_Aufgabe_
Kannst du die folgenden Datensätze noch einmal wiedergeben, „ellipse“ durch „oval“ ersetzen und sonst nichts ändern? Lass die Bildzeilen dabei weg.

--------------------------------------------------

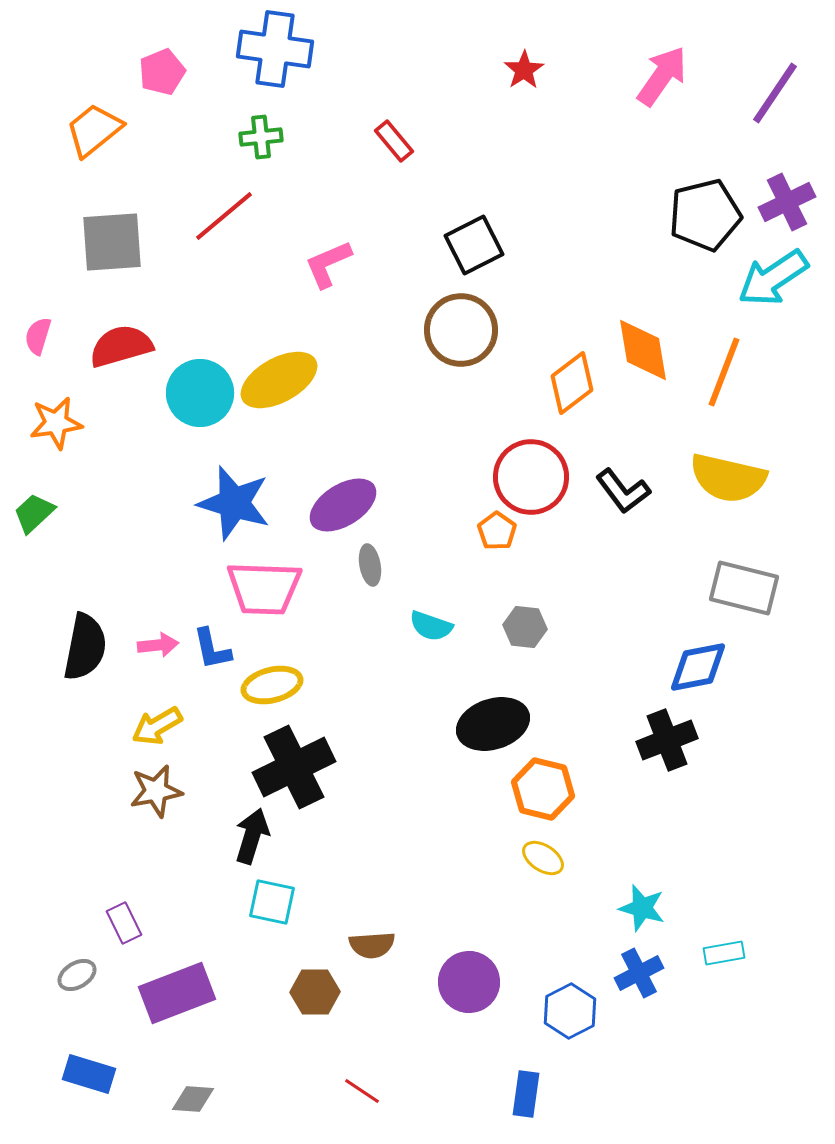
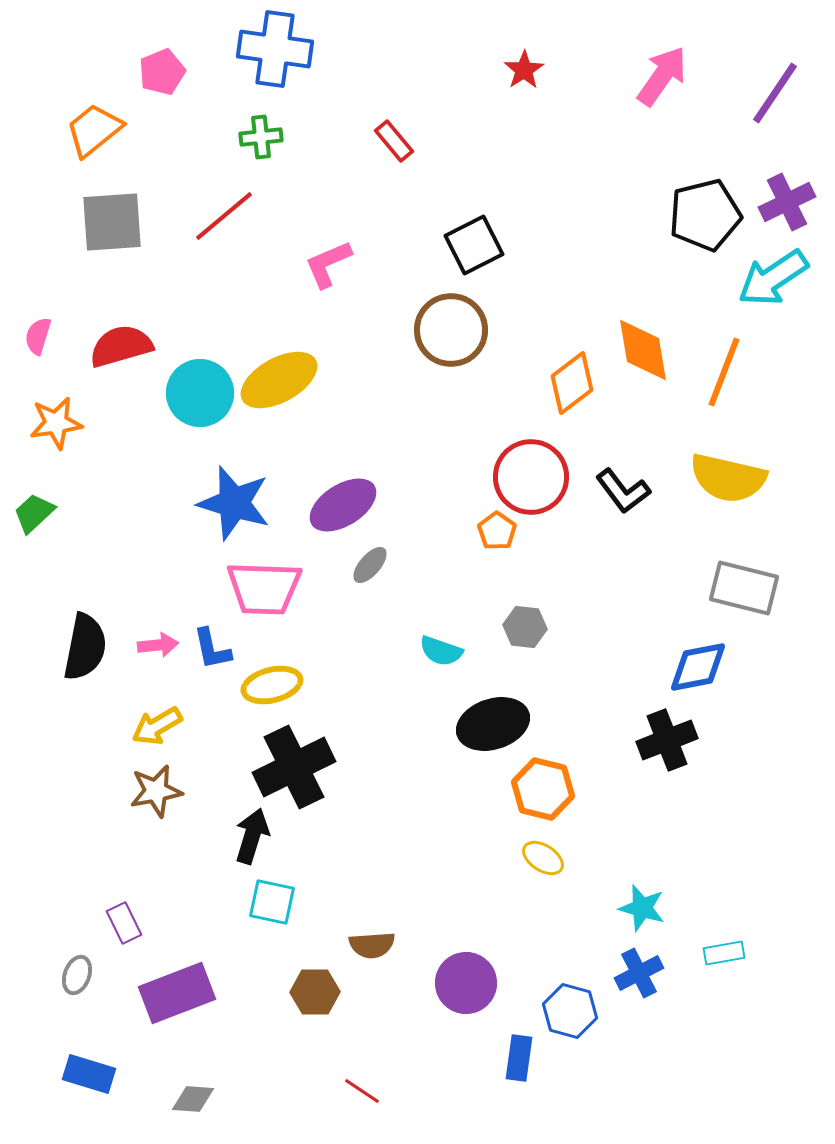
gray square at (112, 242): moved 20 px up
brown circle at (461, 330): moved 10 px left
gray ellipse at (370, 565): rotated 51 degrees clockwise
cyan semicircle at (431, 626): moved 10 px right, 25 px down
gray ellipse at (77, 975): rotated 39 degrees counterclockwise
purple circle at (469, 982): moved 3 px left, 1 px down
blue hexagon at (570, 1011): rotated 18 degrees counterclockwise
blue rectangle at (526, 1094): moved 7 px left, 36 px up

--------------------------------------------------

_Ergebnis der Aufgabe_
gray square at (112, 242): moved 20 px up
brown circle at (461, 330): moved 10 px left
gray oval at (370, 565): rotated 51 degrees clockwise
cyan semicircle at (431, 626): moved 10 px right, 25 px down
gray oval at (77, 975): rotated 39 degrees counterclockwise
purple circle at (469, 982): moved 3 px left, 1 px down
blue hexagon at (570, 1011): rotated 18 degrees counterclockwise
blue rectangle at (526, 1094): moved 7 px left, 36 px up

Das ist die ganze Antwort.